Task statement: Copy exactly the lines from the line holding "U1 pin GND: GND -> none" through the end of the material, and no others; pictures stay out.

Data supplied:
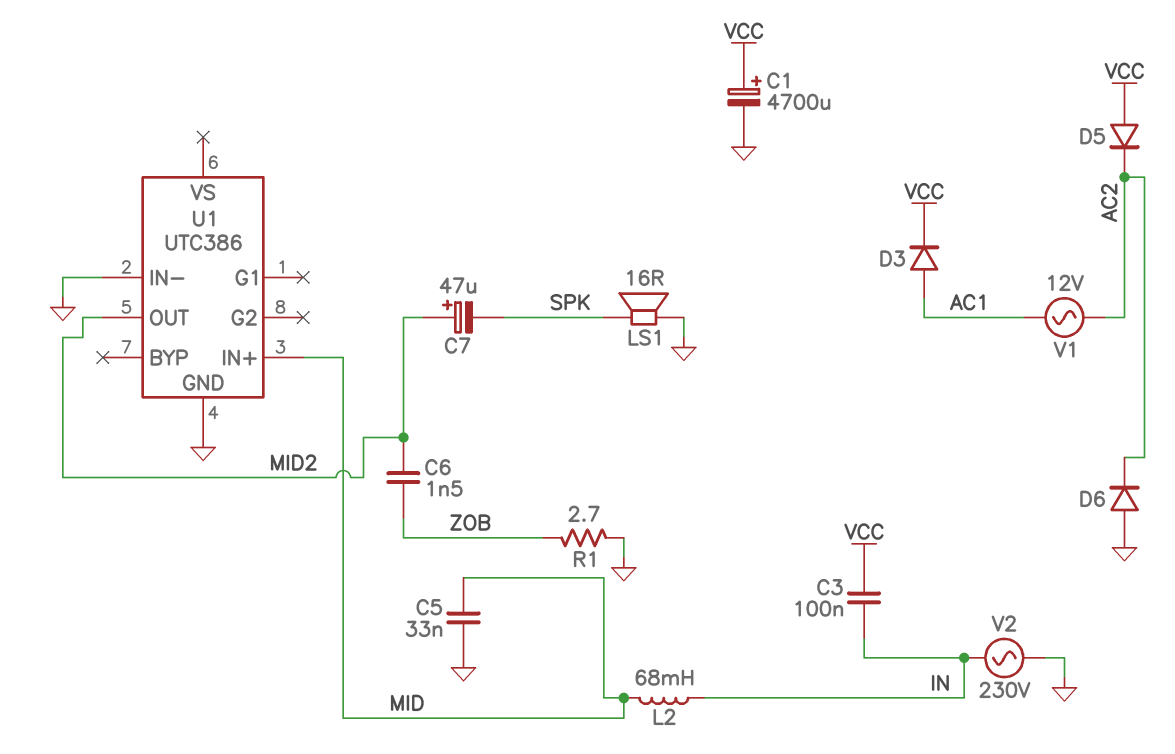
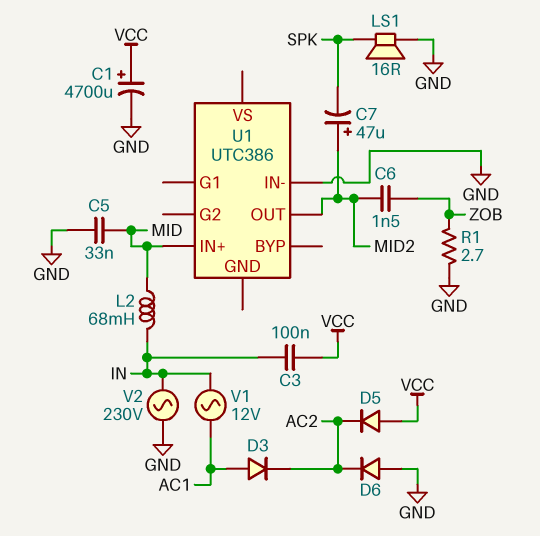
D3: diode (A AC1, K VCC) -> diode (A AC1, K AC2)
U1 pin GND: GND -> none
V1: AC 12V (AC1, AC2) -> AC 12V (AC1, IN)

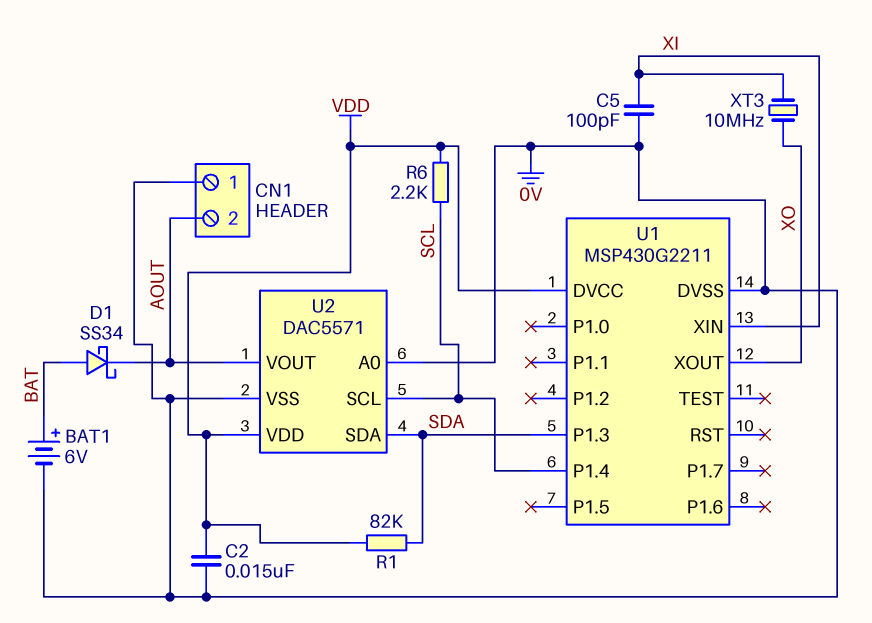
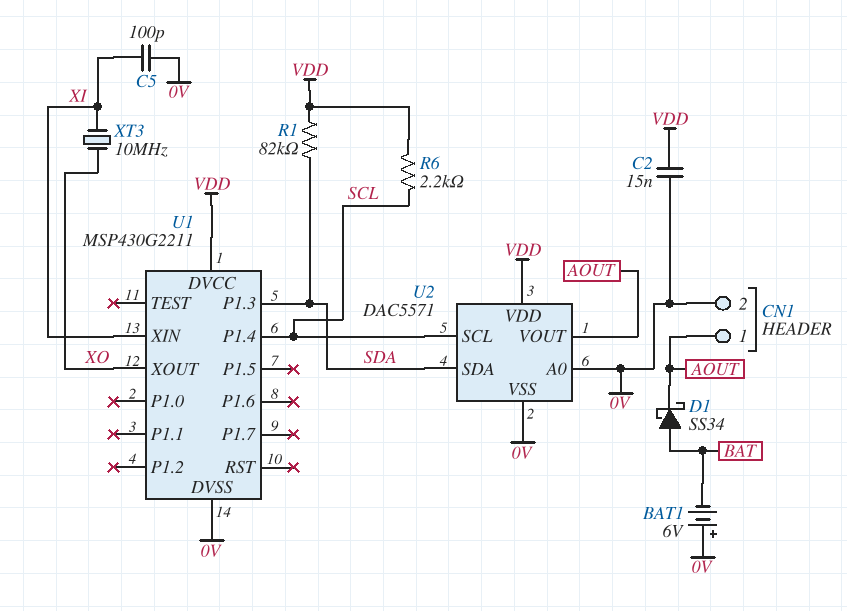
BAT1: 6V (plus BAT, minus 0V) -> 6V (plus 0V, minus BAT)
CN1 pin 1: 0V -> AOUT
CN1 pin 2: AOUT -> 0V

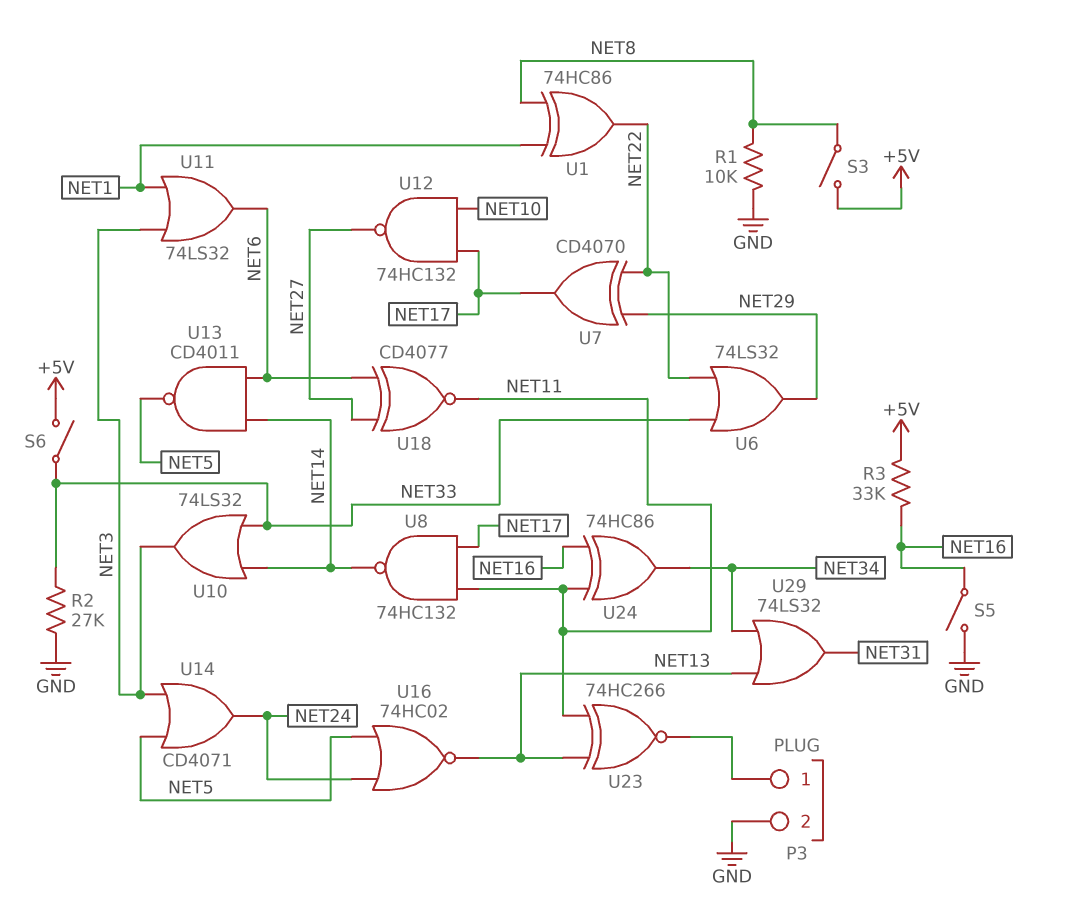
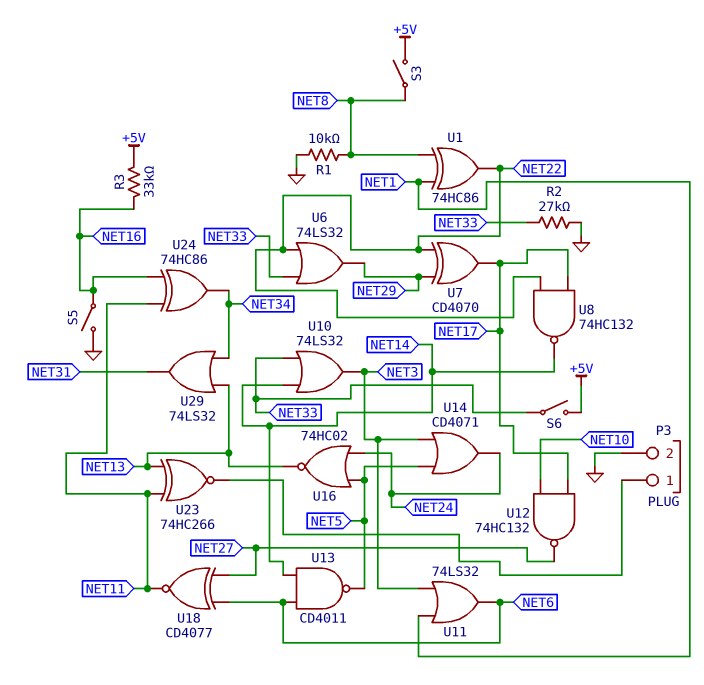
U8: NAND 74HC132 (in NET11, in NET17, out NET14) -> NAND 74HC132 (in NET17, in NET22, out NET14)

Written answer:
U1 pin GND: GND -> none
V1: AC 12V (AC1, AC2) -> AC 12V (AC1, IN)

BAT1: 6V (plus BAT, minus 0V) -> 6V (plus 0V, minus BAT)
CN1 pin 1: 0V -> AOUT
CN1 pin 2: AOUT -> 0V

U8: NAND 74HC132 (in NET11, in NET17, out NET14) -> NAND 74HC132 (in NET17, in NET22, out NET14)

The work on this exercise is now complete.